Data records:
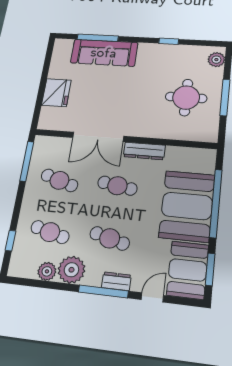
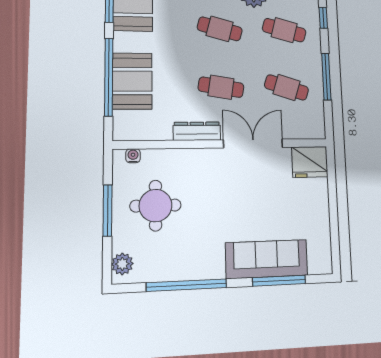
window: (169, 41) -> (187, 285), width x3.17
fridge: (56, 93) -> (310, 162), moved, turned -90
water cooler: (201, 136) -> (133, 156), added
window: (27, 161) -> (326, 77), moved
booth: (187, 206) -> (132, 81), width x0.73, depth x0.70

What is required: Type out the data above again exactly as written, minus the images.

The answer:
window: (169, 41) -> (187, 285), width x3.17
fridge: (56, 93) -> (310, 162), moved, turned -90
water cooler: (201, 136) -> (133, 156), added
window: (27, 161) -> (326, 77), moved
booth: (187, 206) -> (132, 81), width x0.73, depth x0.70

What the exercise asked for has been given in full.